▸ Action item
Omit every picture and return the rest of the data unaltered.

▸ Source records
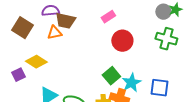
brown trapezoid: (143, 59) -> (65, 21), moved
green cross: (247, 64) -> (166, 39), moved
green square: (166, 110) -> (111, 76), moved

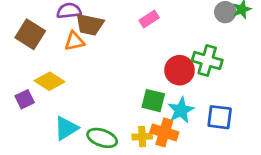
green cross: (166, 39) -> (207, 61), moved
red circle: (122, 41) -> (180, 70), moved
green square: (111, 76) -> (153, 101), turned -36

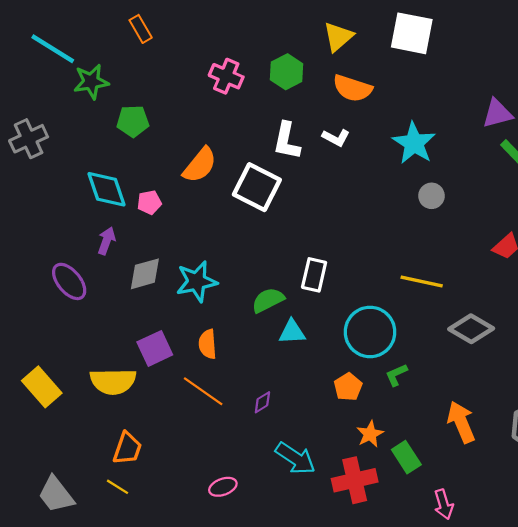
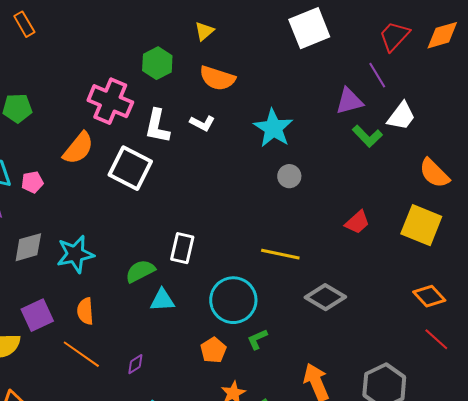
white square: (412, 33) -> (309, 28), moved, turned -33
yellow triangle: (338, 37) -> (204, 31), size x0.7
pink cross: (226, 76) -> (110, 101), moved, size x1.4

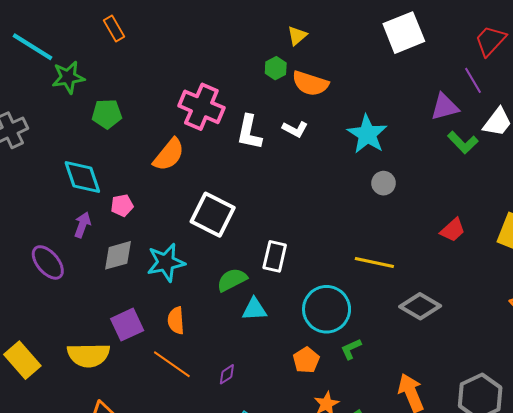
green hexagon: (157, 63) -> (276, 68), moved, size x0.7
white square: (130, 168) -> (213, 215), moved
pink pentagon: (32, 182) -> (122, 205), moved

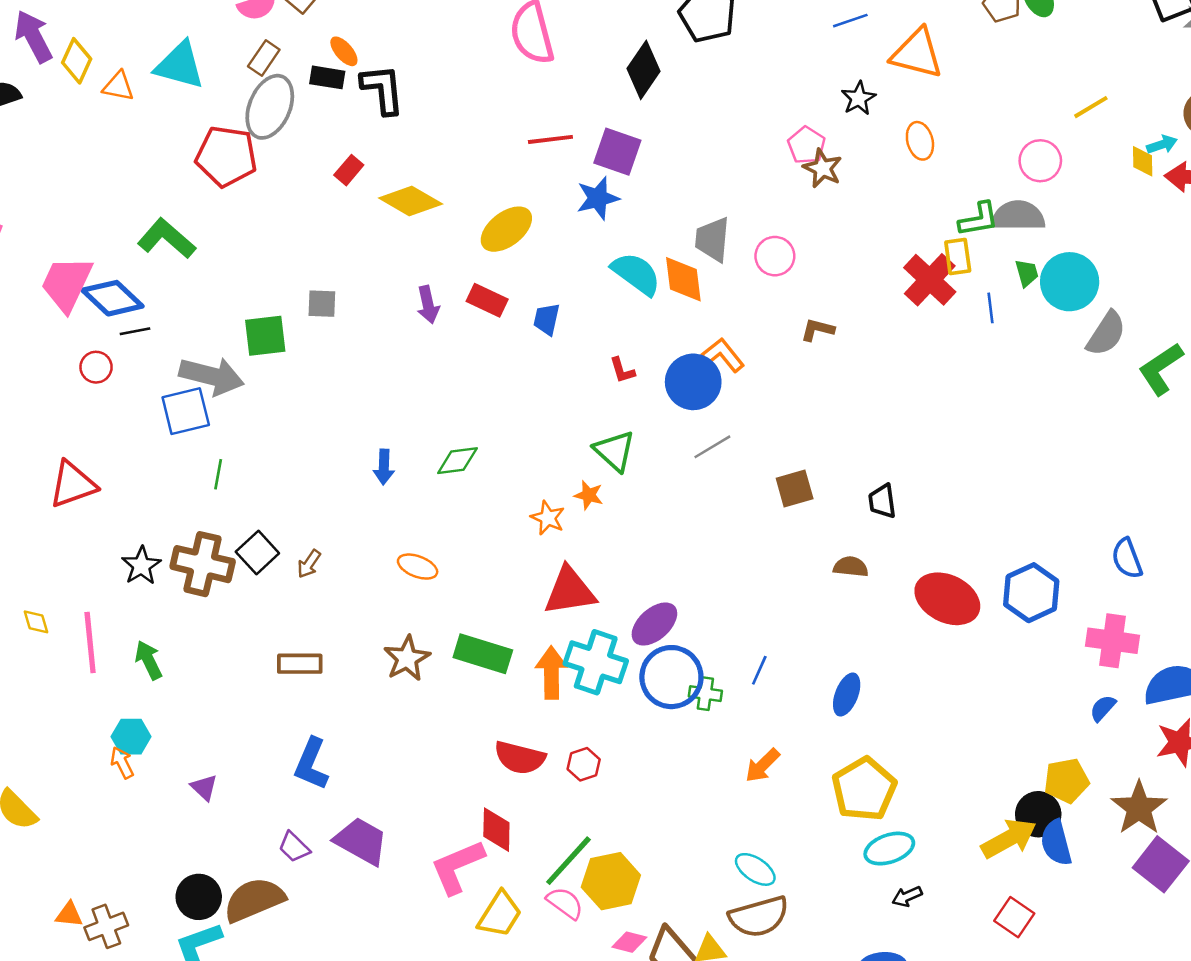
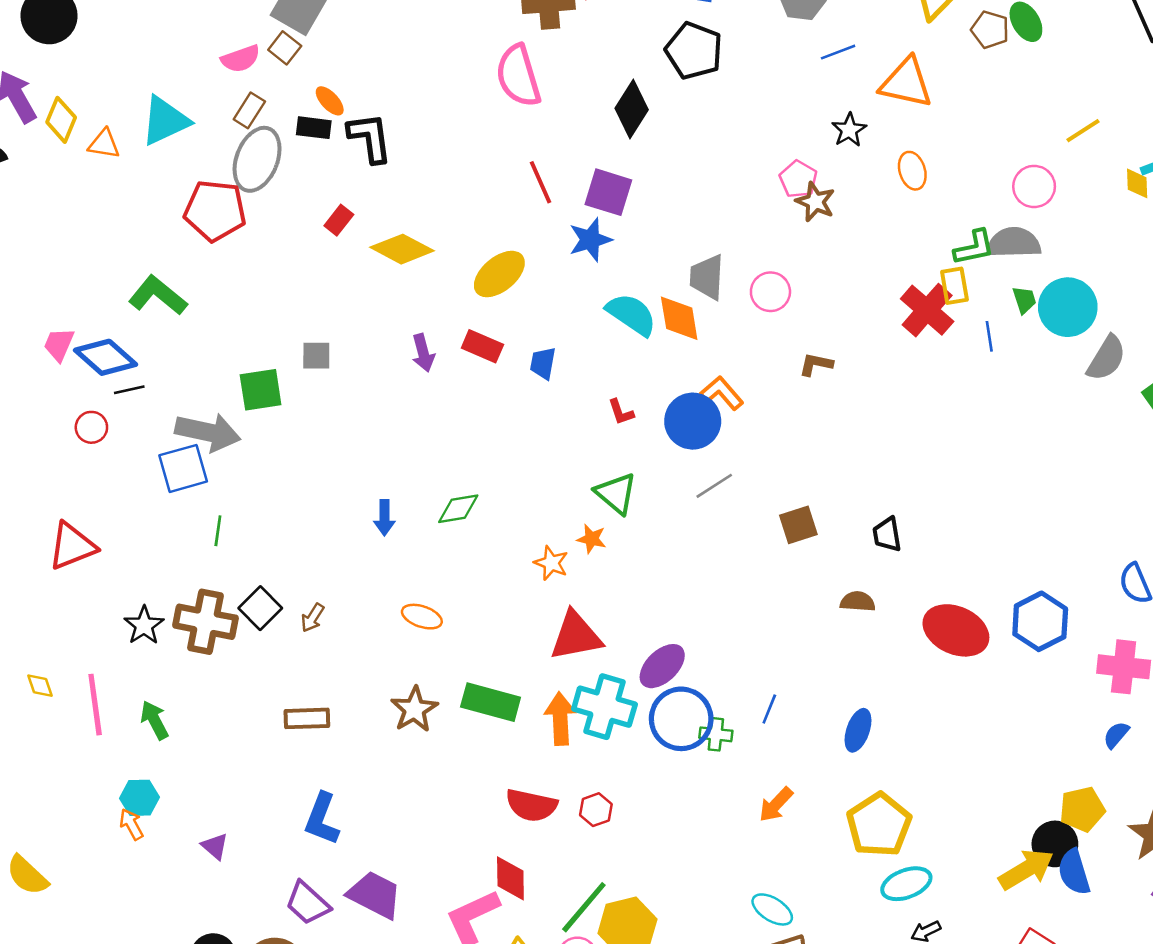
cyan triangle: (180, 65) -> (165, 121), turned -38
red line: (550, 139) -> (541, 182), turned 75
pink trapezoid: (67, 284) -> (59, 344), size x0.6
purple trapezoid: (294, 847) -> (308, 903), size x1.4

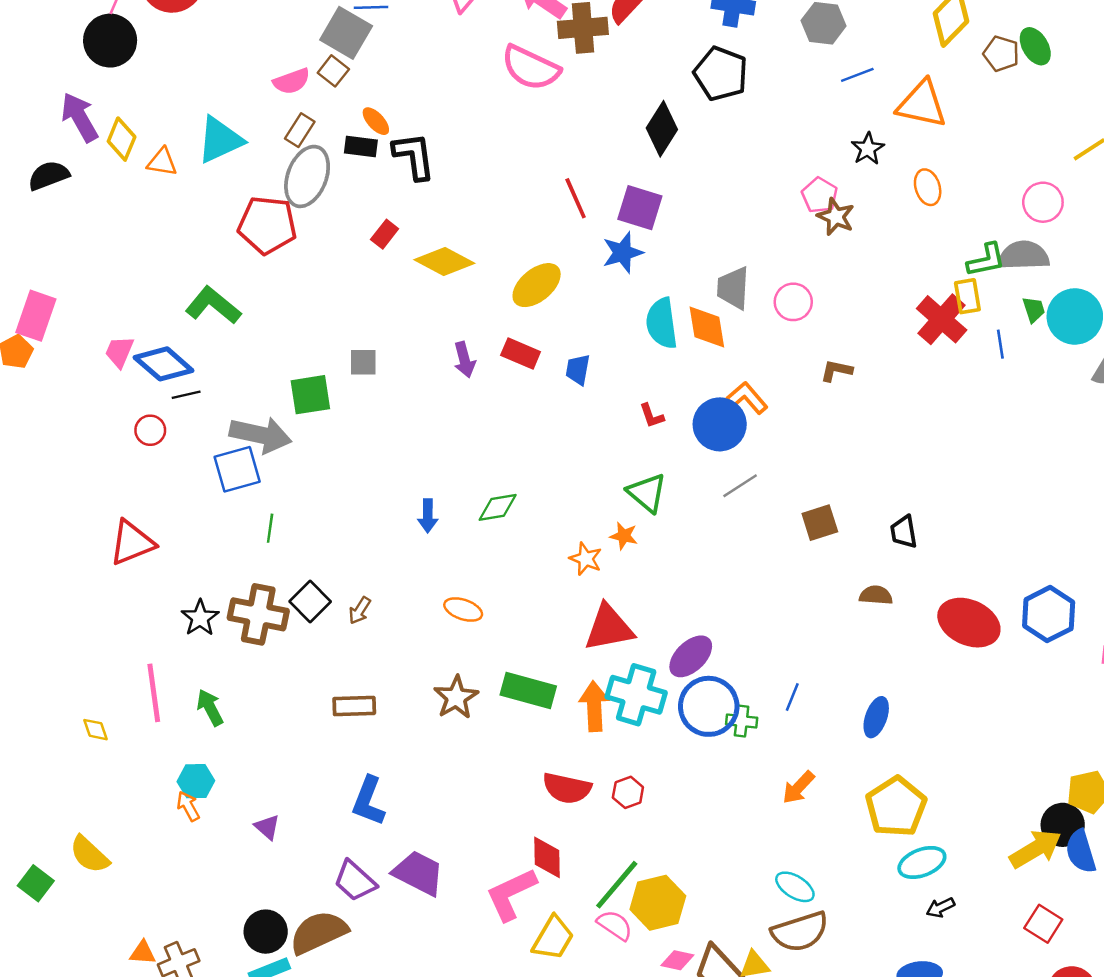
pink semicircle: (518, 76) -> (531, 68), moved, turned -48
cyan semicircle: (631, 314) -> (662, 323), turned -132
yellow diamond: (40, 686) -> (96, 730), moved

▸ Exercise result
brown trapezoid: (143, 59) -> (65, 21), moved
green cross: (247, 64) -> (166, 39), moved
green square: (166, 110) -> (111, 76), moved

green cross: (166, 39) -> (207, 61), moved
red circle: (122, 41) -> (180, 70), moved
green square: (111, 76) -> (153, 101), turned -36

white square: (412, 33) -> (309, 28), moved, turned -33
yellow triangle: (338, 37) -> (204, 31), size x0.7
pink cross: (226, 76) -> (110, 101), moved, size x1.4

green hexagon: (157, 63) -> (276, 68), moved, size x0.7
white square: (130, 168) -> (213, 215), moved
pink pentagon: (32, 182) -> (122, 205), moved

cyan triangle: (180, 65) -> (165, 121), turned -38
red line: (550, 139) -> (541, 182), turned 75
pink trapezoid: (67, 284) -> (59, 344), size x0.6
purple trapezoid: (294, 847) -> (308, 903), size x1.4

pink semicircle: (518, 76) -> (531, 68), moved, turned -48
cyan semicircle: (631, 314) -> (662, 323), turned -132
yellow diamond: (40, 686) -> (96, 730), moved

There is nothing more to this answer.